++++ Task material ++++

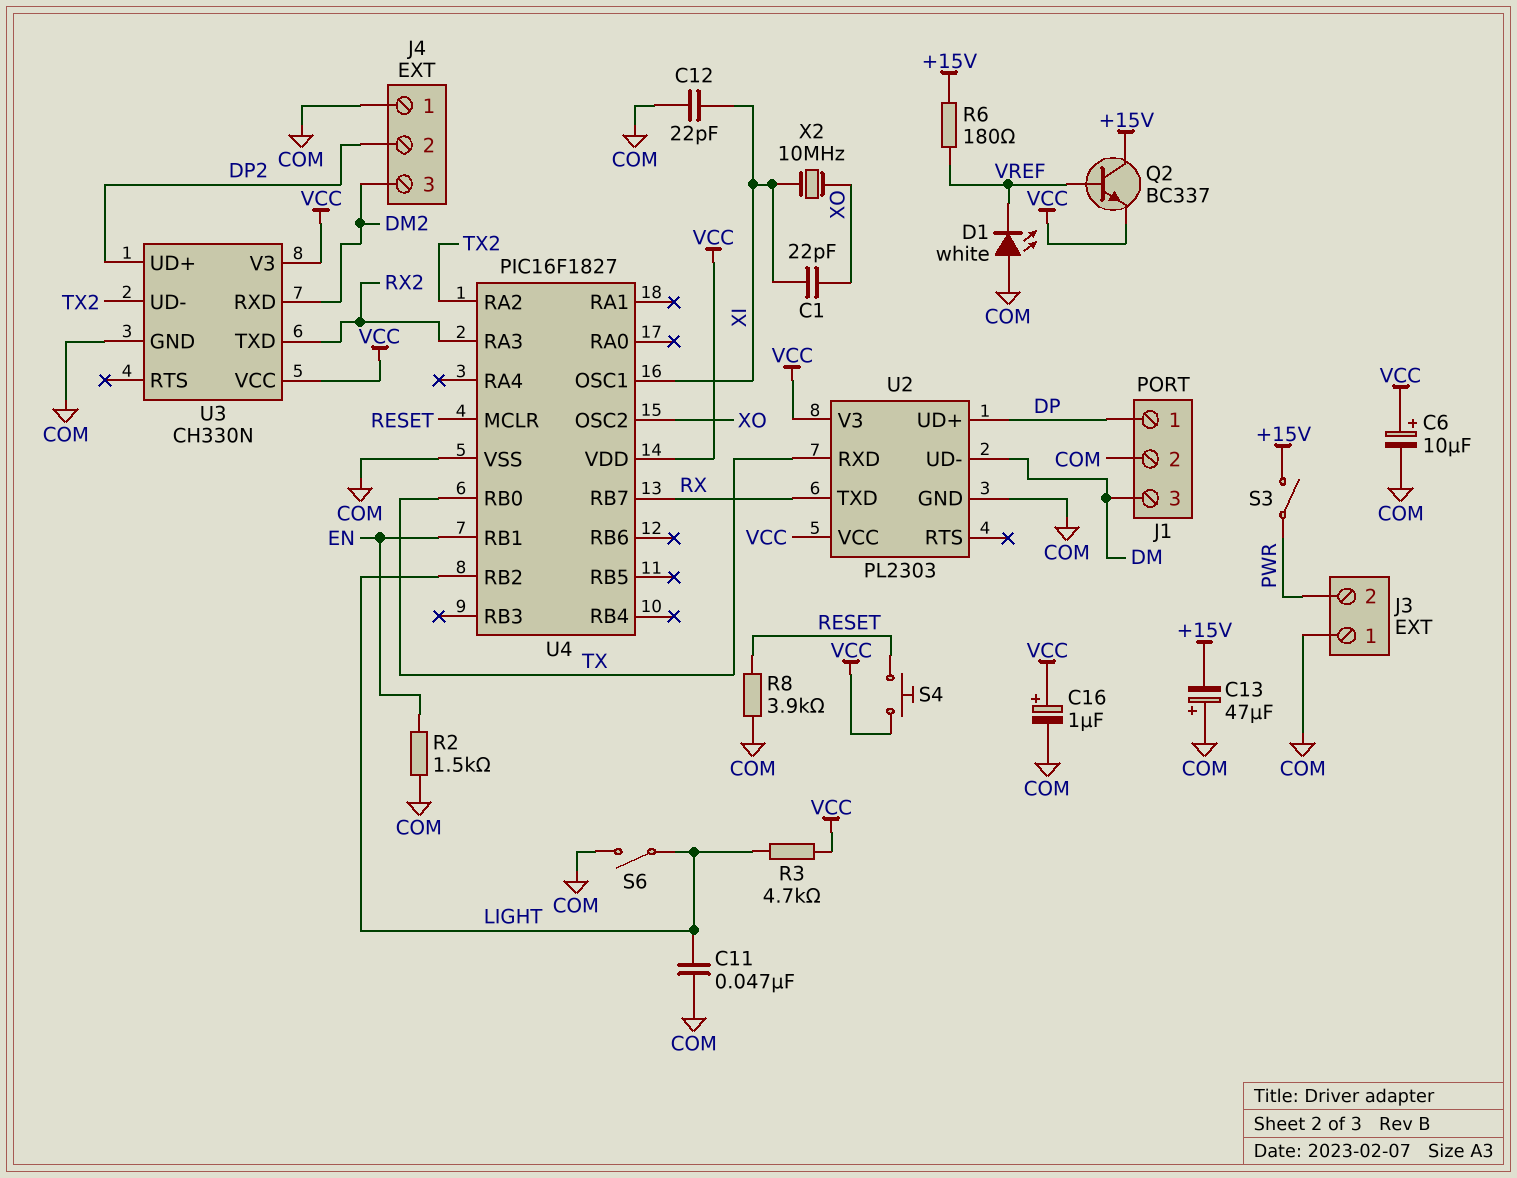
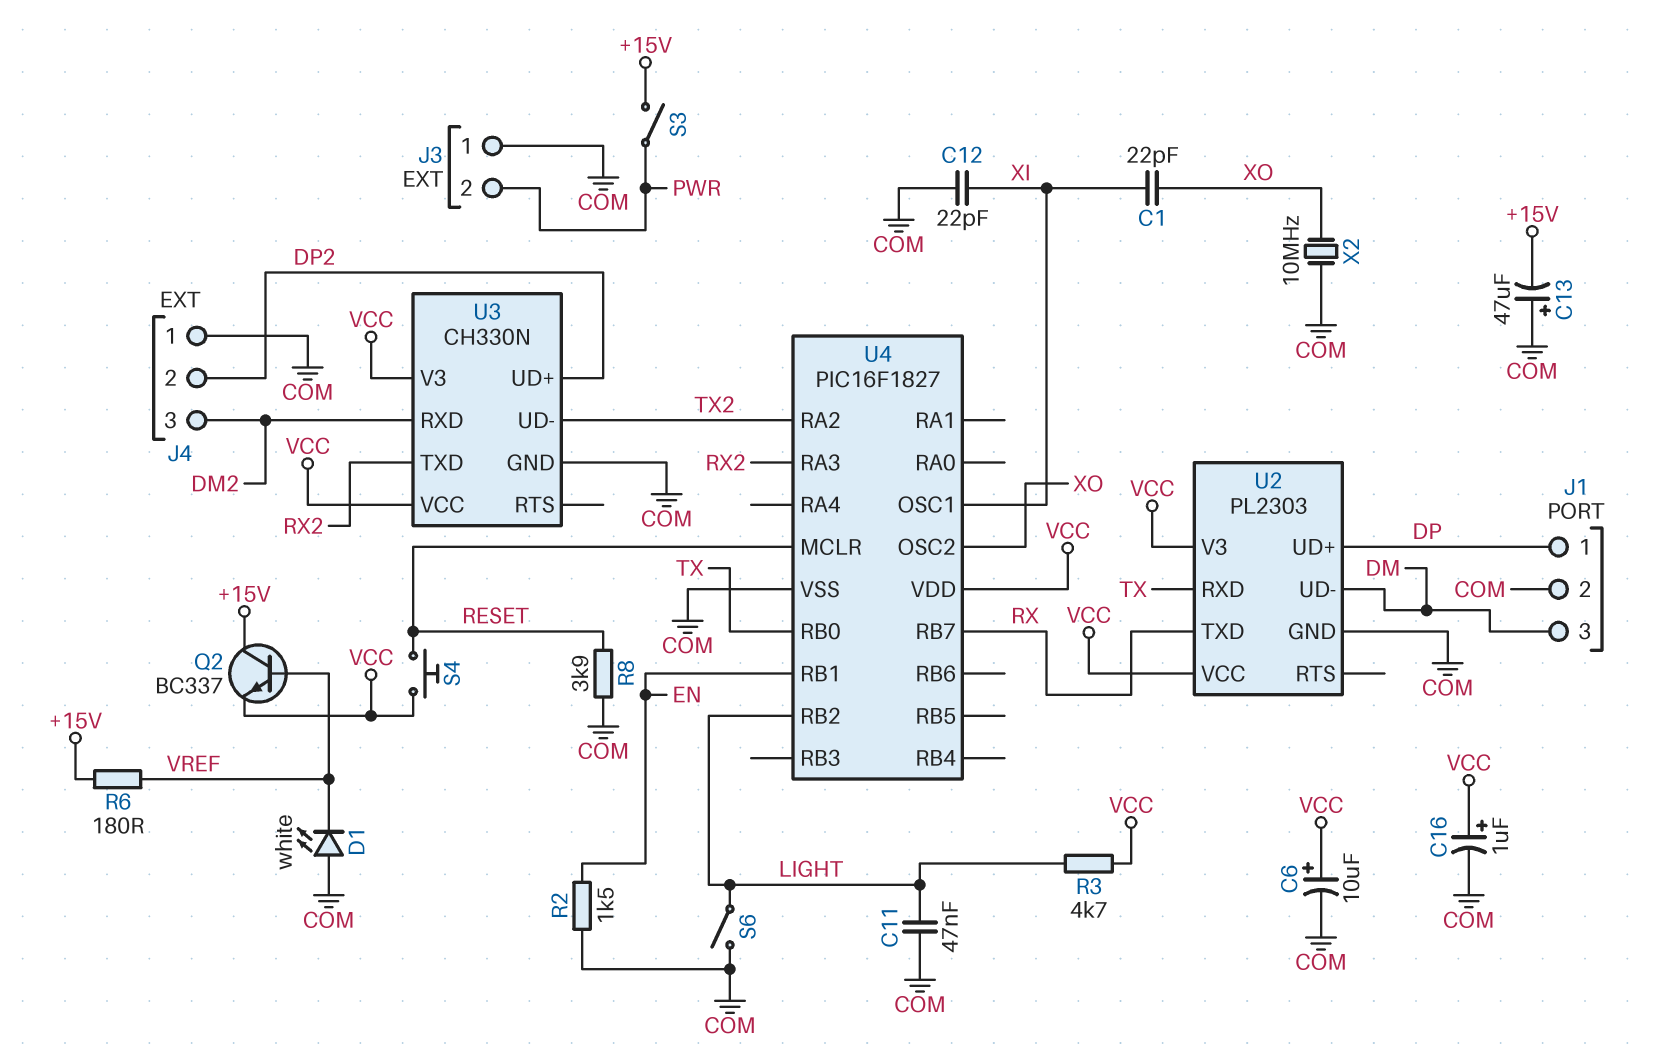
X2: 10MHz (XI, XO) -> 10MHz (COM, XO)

++++
++++ Task material ++++

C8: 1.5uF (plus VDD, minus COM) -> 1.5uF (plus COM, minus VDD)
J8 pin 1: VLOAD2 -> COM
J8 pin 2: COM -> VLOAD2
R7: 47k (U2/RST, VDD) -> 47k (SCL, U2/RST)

++++

* **What you will do**
Only the lines above starting with the one with "C8: 1.5uF (plus" and going through the one with "R7: 47k (U2/RST, VDD) -> 47k (SCL, U2/RST)" are to be copied, word for word and with both ends kept.

* **Written solution**
C8: 1.5uF (plus VDD, minus COM) -> 1.5uF (plus COM, minus VDD)
J8 pin 1: VLOAD2 -> COM
J8 pin 2: COM -> VLOAD2
R7: 47k (U2/RST, VDD) -> 47k (SCL, U2/RST)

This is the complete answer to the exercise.